EXERCISE DATA below:

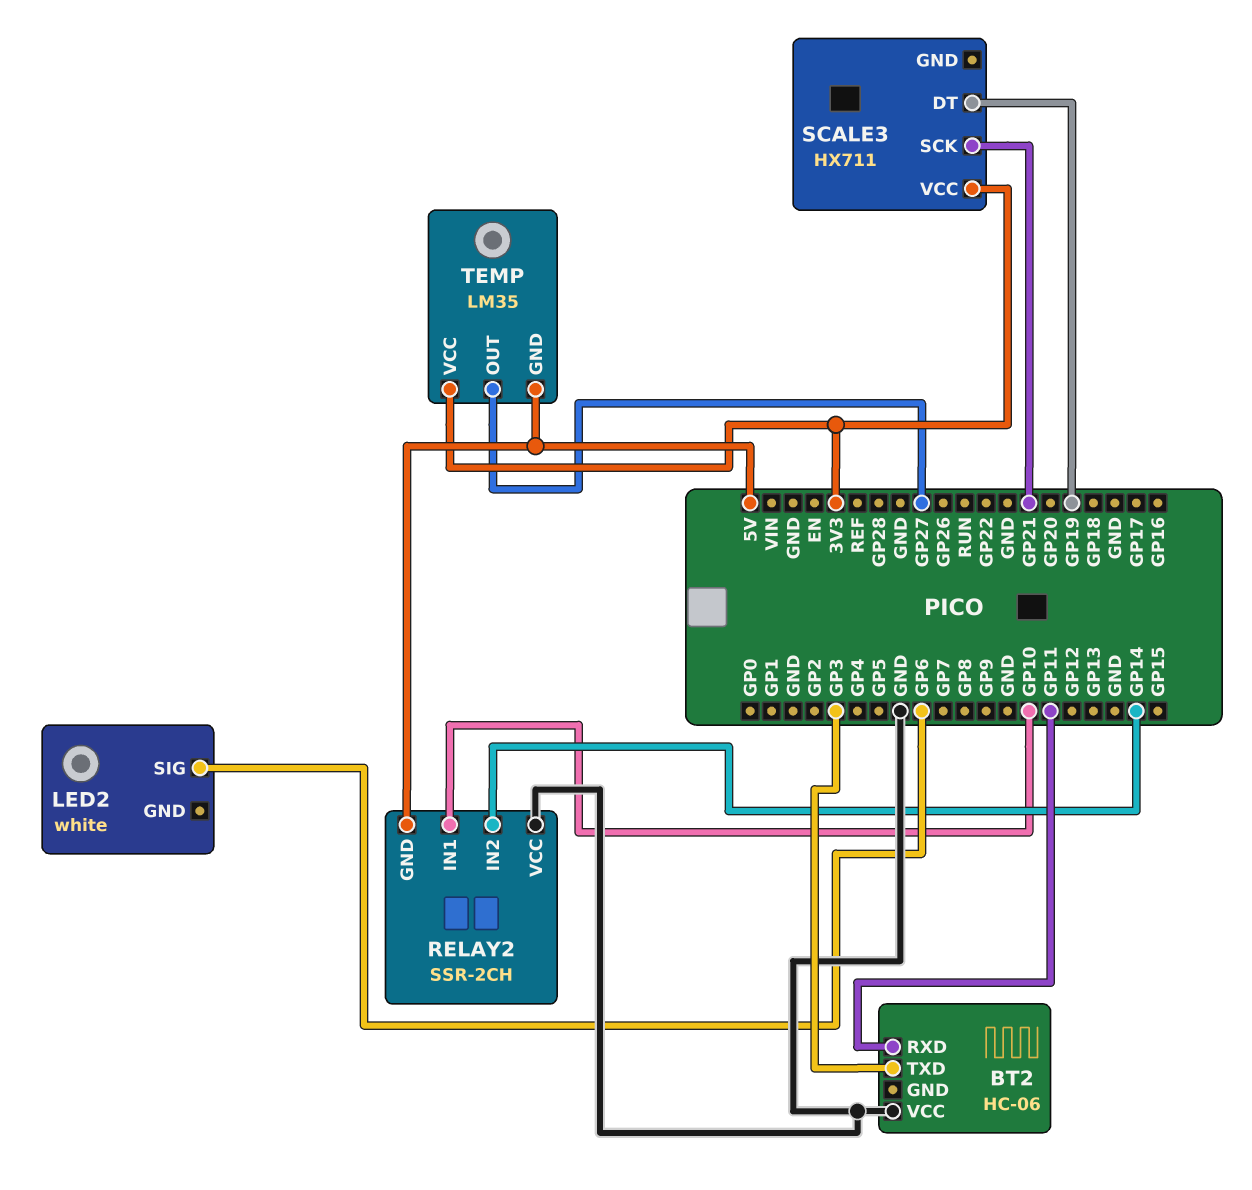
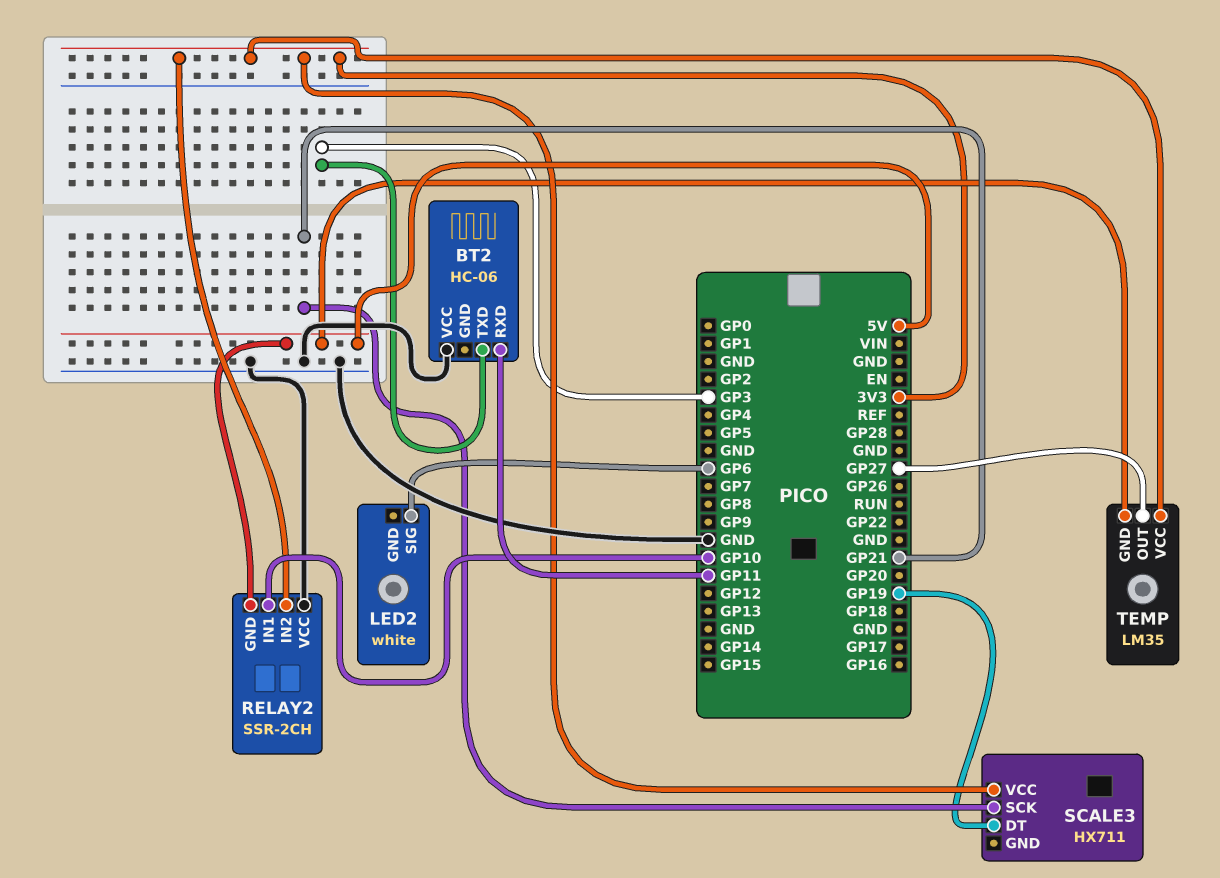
RELAY2 pin IN2: GP14 -> 3V3

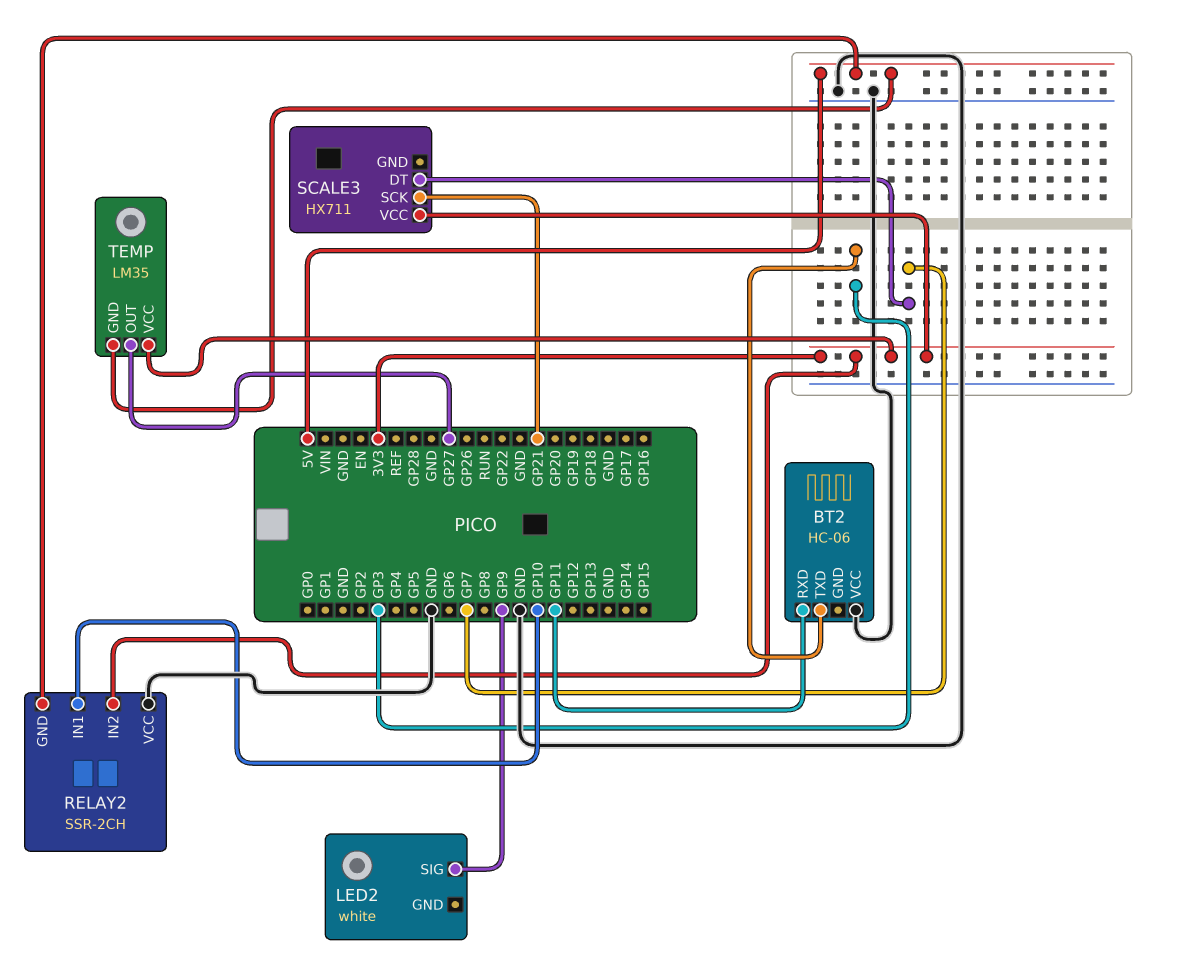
LED2 pin SIG: GP6 -> GP9
SCALE3 pin DT: GP19 -> GP7

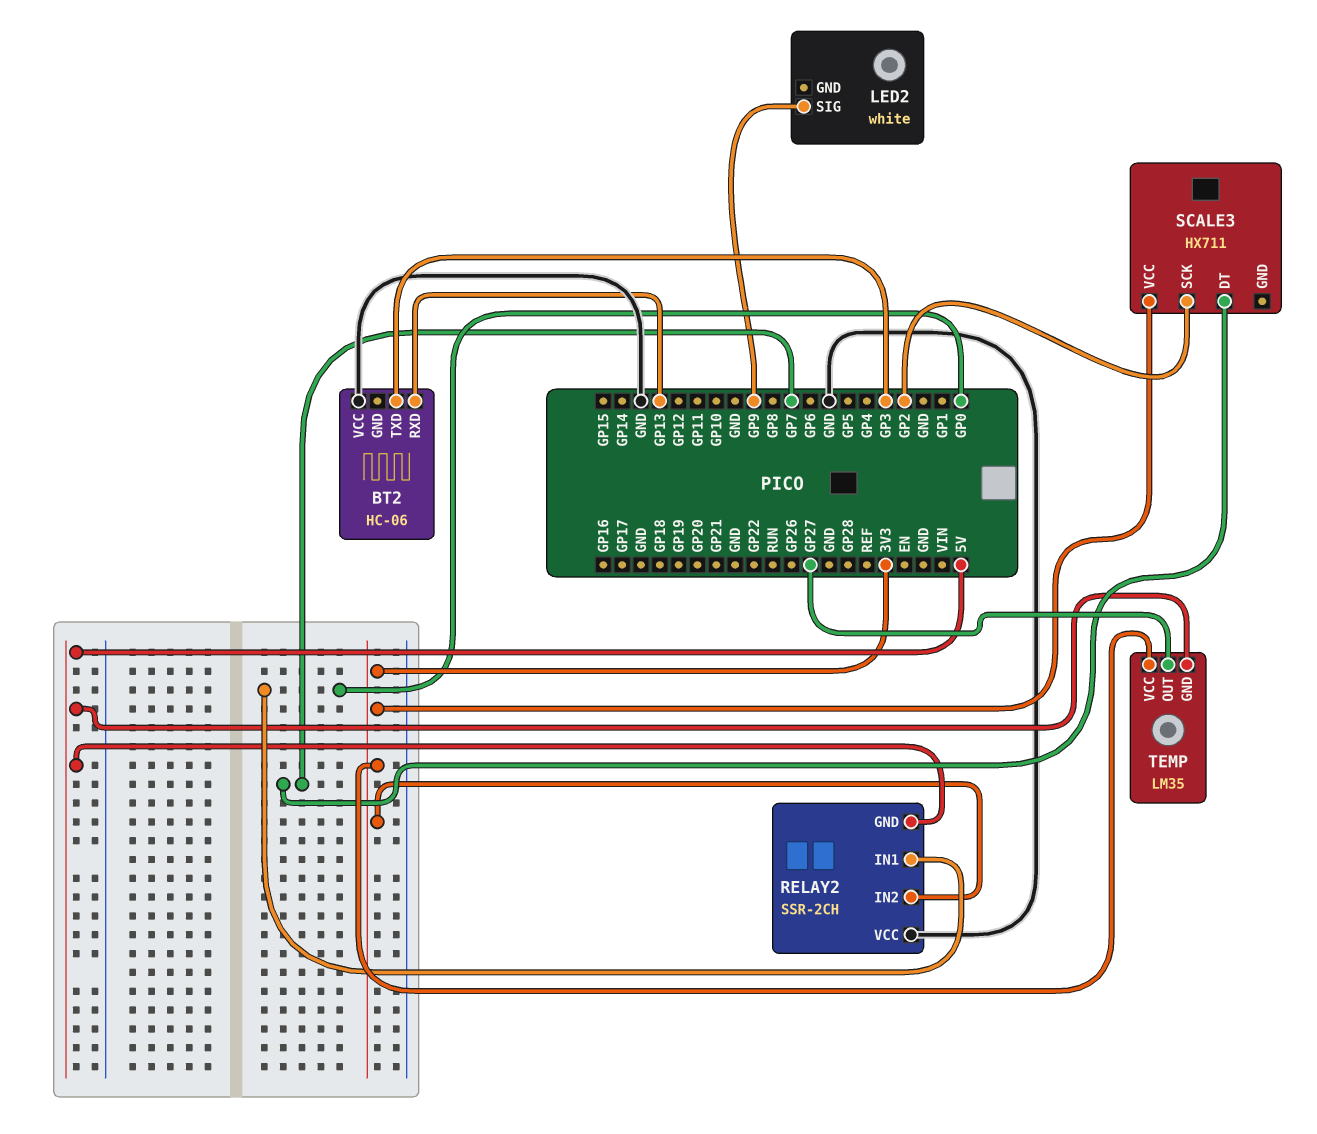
BT2 pin RXD: GP11 -> GP13
RELAY2 pin IN1: GP10 -> GP0
SCALE3 pin SCK: GP21 -> GP2

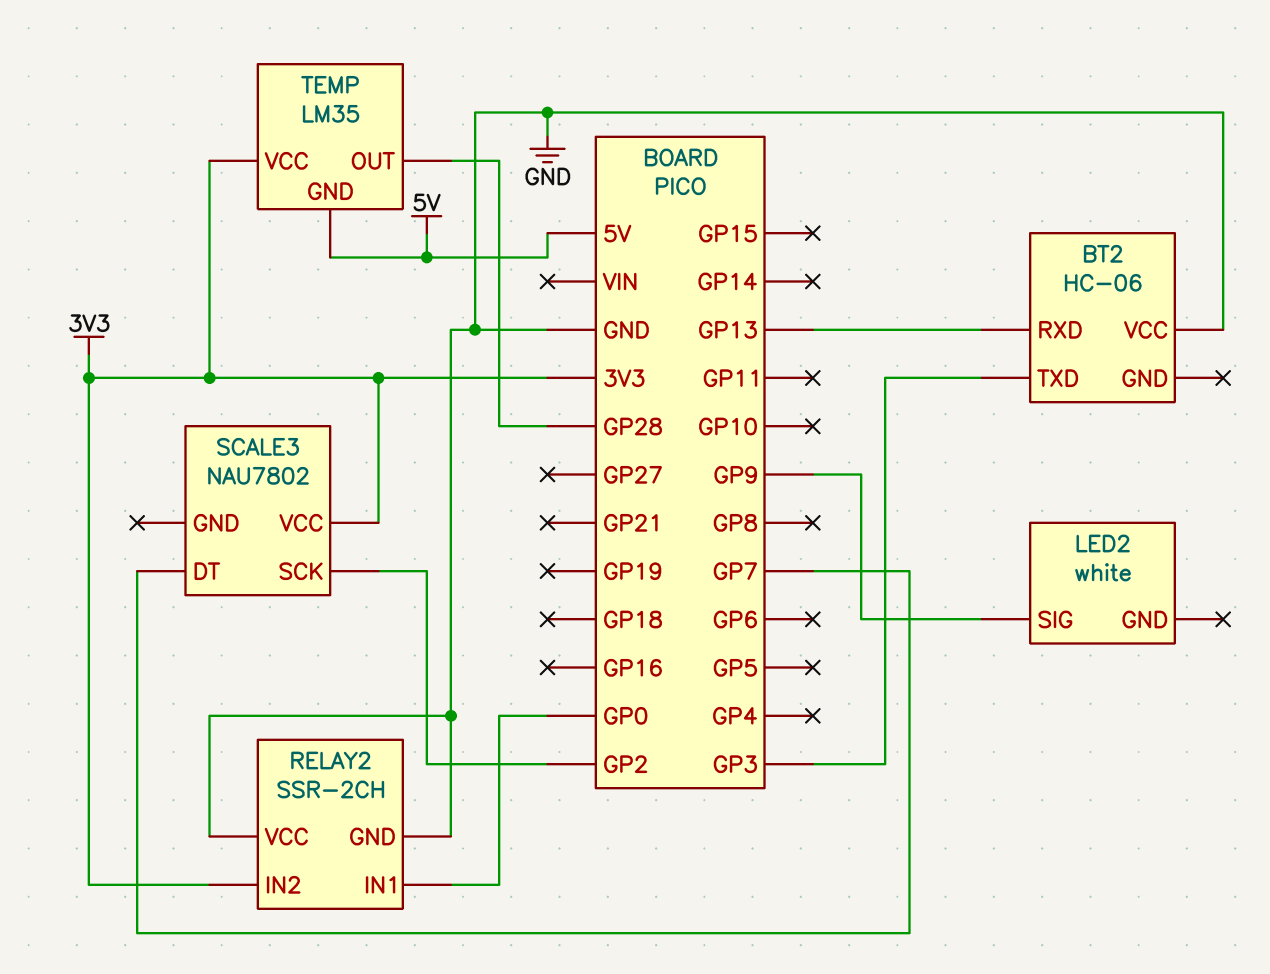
RELAY2 pin GND: 5V -> GND
SCALE3: HX711 -> NAU7802
TEMP pin OUT: GP27 -> GP28

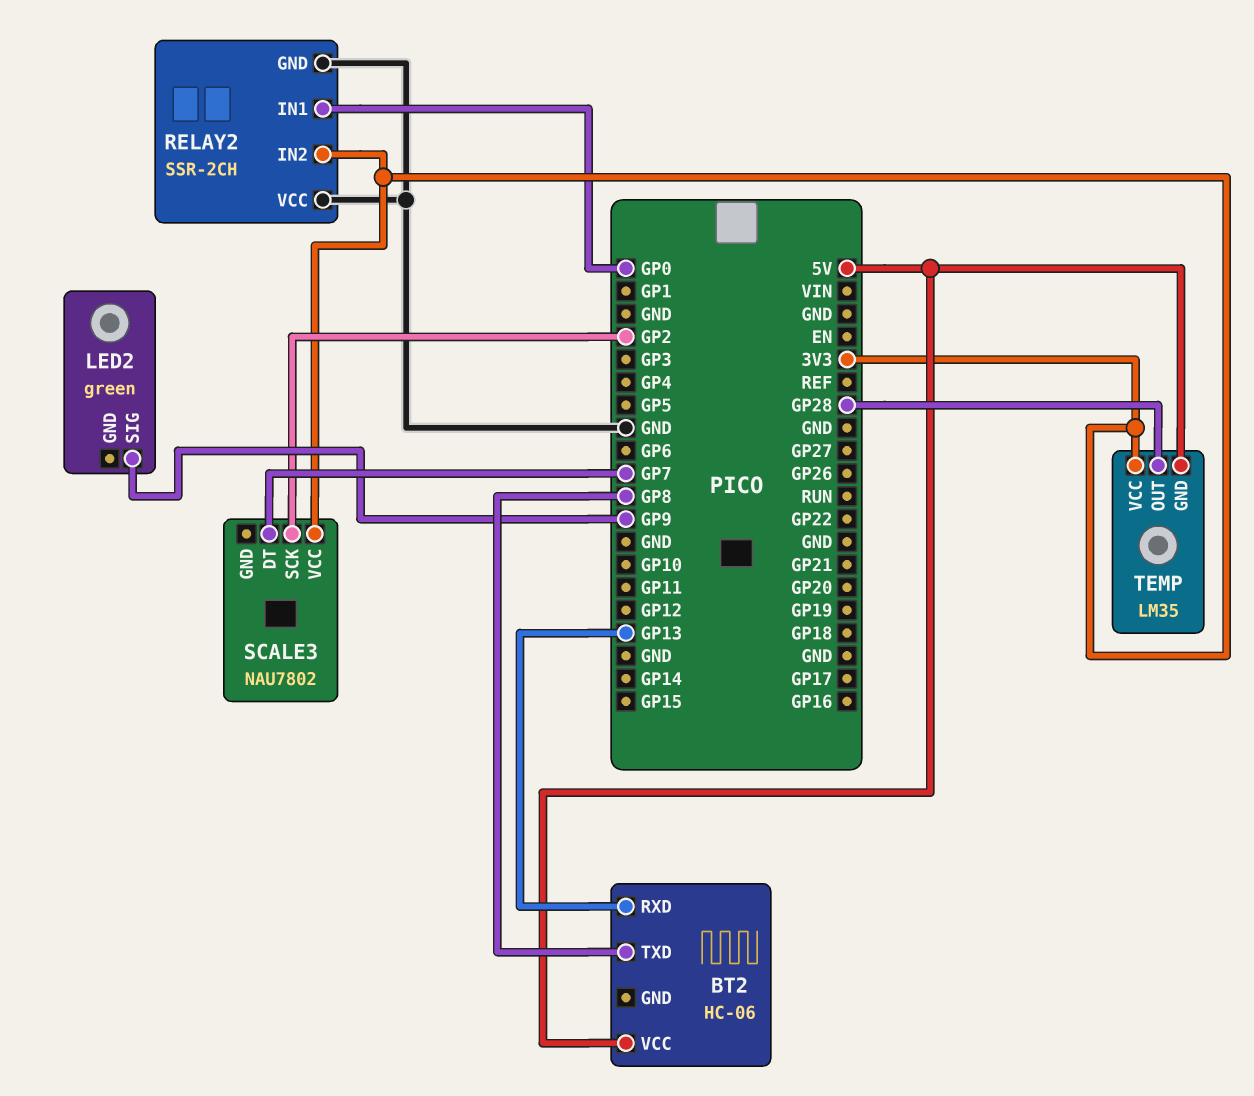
BT2 pin TXD: GP3 -> GP8
BT2 pin VCC: GND -> 5V
LED2: white -> green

End of EXERCISE DATA.

[TRY IT] From the line that contains "SCALE3: HX711 -> NAU7802" to the final line of the material, write out each line exactly. Pictures stay out.

[ANSWER SPACE]
SCALE3: HX711 -> NAU7802
TEMP pin OUT: GP27 -> GP28

BT2 pin TXD: GP3 -> GP8
BT2 pin VCC: GND -> 5V
LED2: white -> green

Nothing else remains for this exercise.